(Edit difference data)

◆ ◆ ◆ ◆ ◆ ◆ ◆

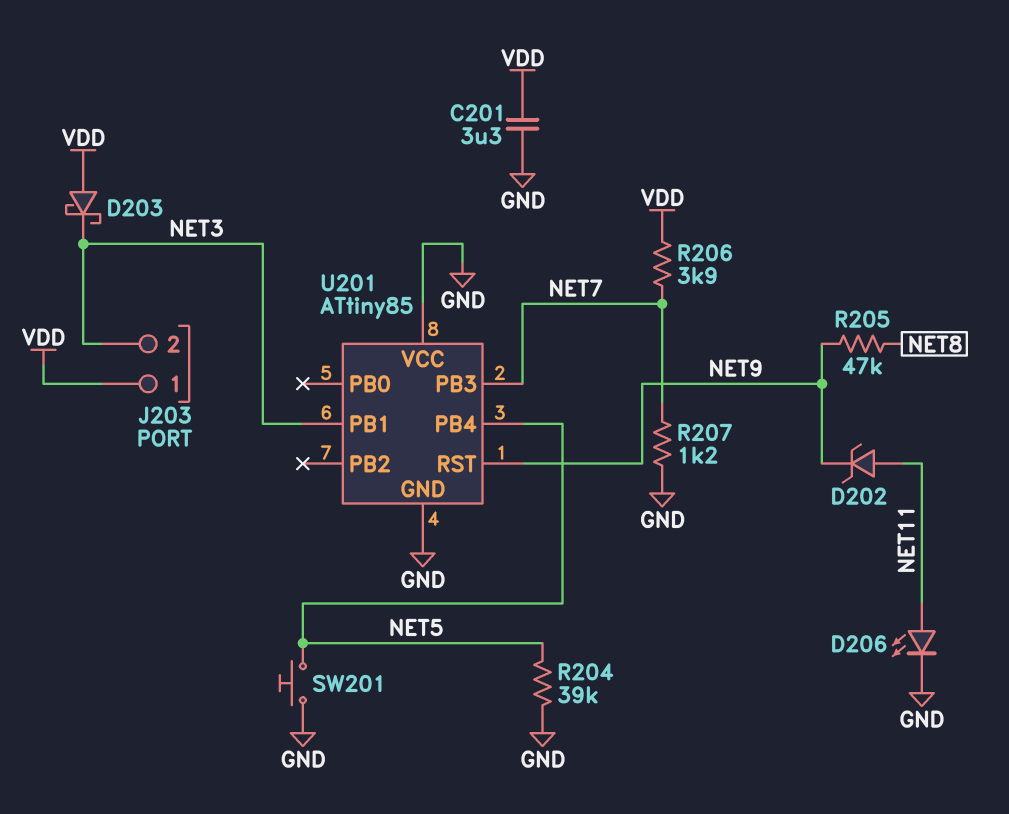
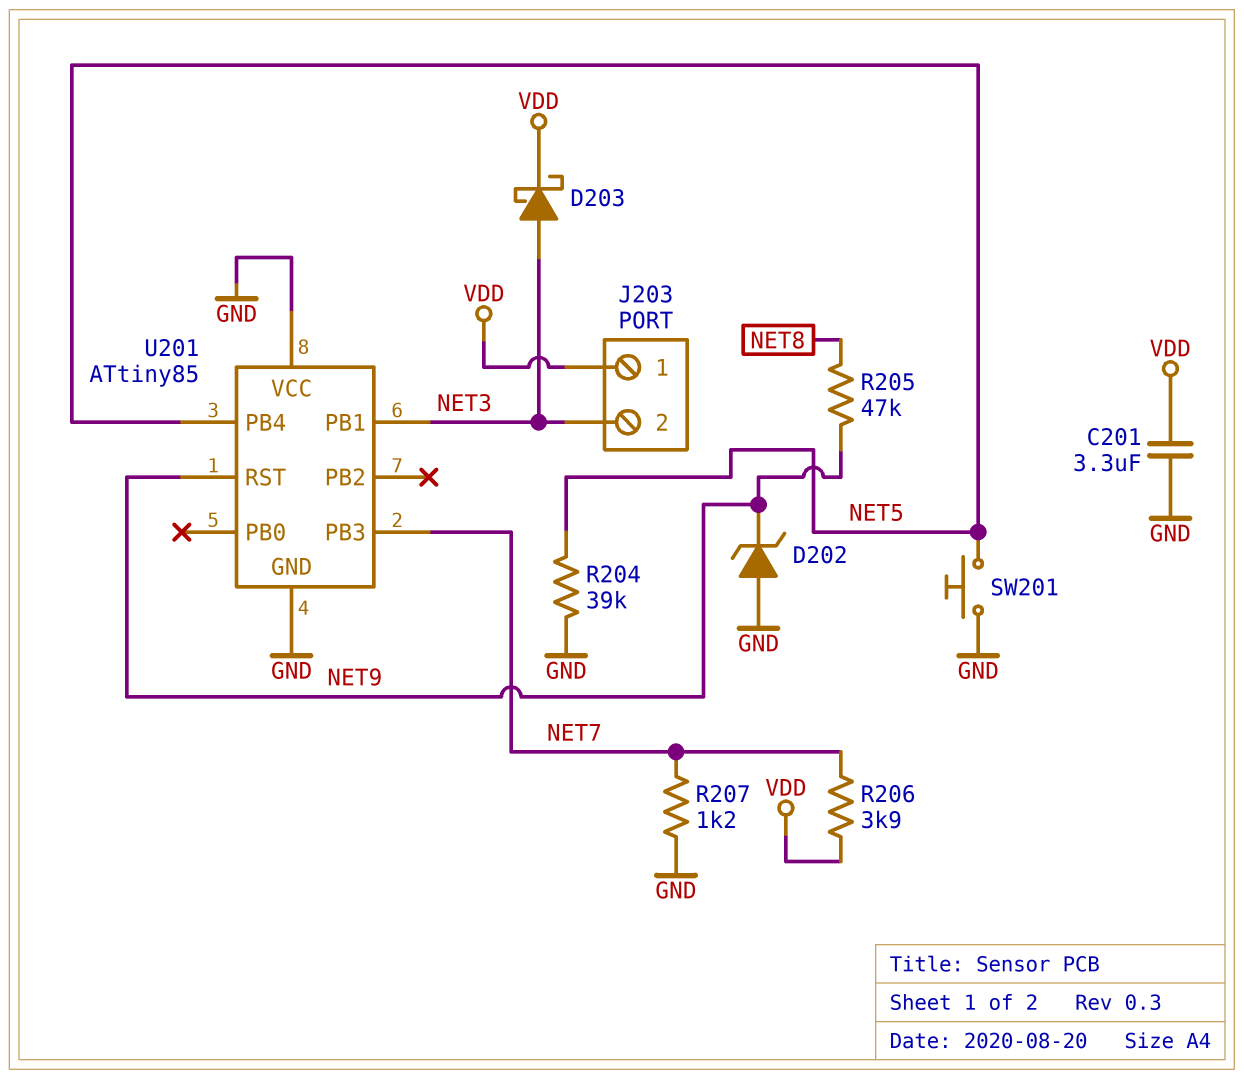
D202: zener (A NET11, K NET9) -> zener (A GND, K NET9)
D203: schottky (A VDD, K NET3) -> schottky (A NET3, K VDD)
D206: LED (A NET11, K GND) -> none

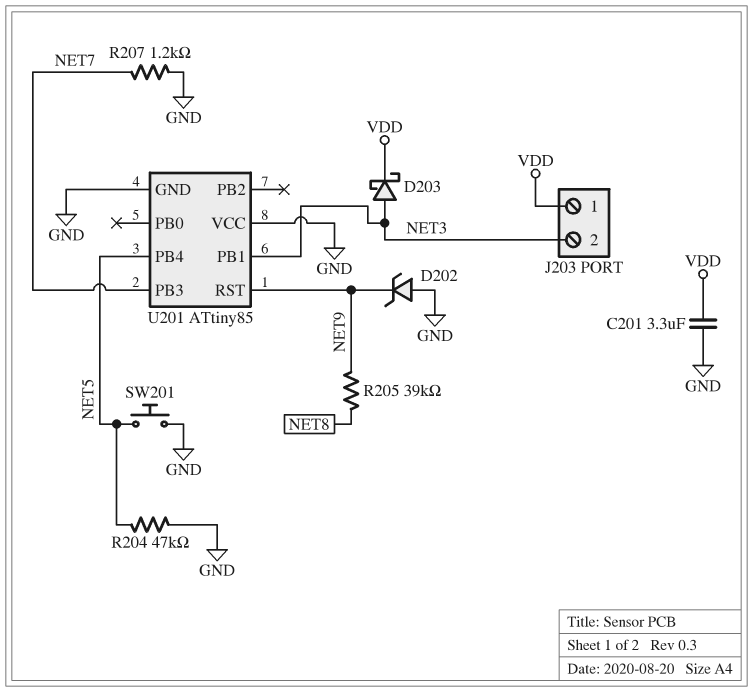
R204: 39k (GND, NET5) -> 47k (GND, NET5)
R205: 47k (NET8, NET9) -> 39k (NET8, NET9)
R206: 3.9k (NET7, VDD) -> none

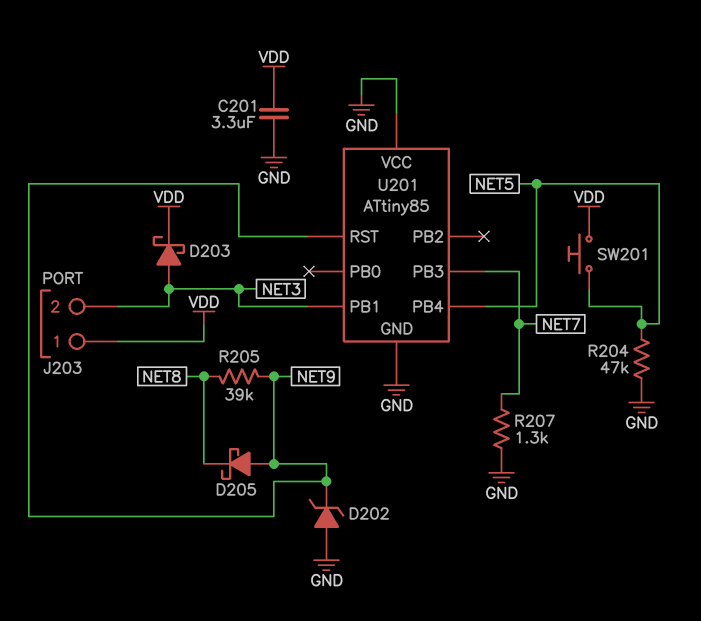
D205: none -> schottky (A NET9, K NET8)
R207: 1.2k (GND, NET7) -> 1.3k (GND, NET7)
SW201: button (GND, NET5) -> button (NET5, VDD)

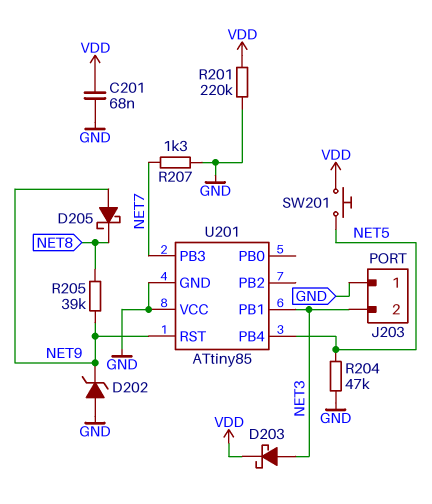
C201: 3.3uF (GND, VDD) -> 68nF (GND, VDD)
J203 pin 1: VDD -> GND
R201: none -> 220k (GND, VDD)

◆ ◆ ◆ ◆ ◆ ◆ ◆

**What to work on:**
Every line above has to be output exactly; the pictures must be dropped.

**Result of the task:**
D202: zener (A NET11, K NET9) -> zener (A GND, K NET9)
D203: schottky (A VDD, K NET3) -> schottky (A NET3, K VDD)
D206: LED (A NET11, K GND) -> none

R204: 39k (GND, NET5) -> 47k (GND, NET5)
R205: 47k (NET8, NET9) -> 39k (NET8, NET9)
R206: 3.9k (NET7, VDD) -> none

D205: none -> schottky (A NET9, K NET8)
R207: 1.2k (GND, NET7) -> 1.3k (GND, NET7)
SW201: button (GND, NET5) -> button (NET5, VDD)

C201: 3.3uF (GND, VDD) -> 68nF (GND, VDD)
J203 pin 1: VDD -> GND
R201: none -> 220k (GND, VDD)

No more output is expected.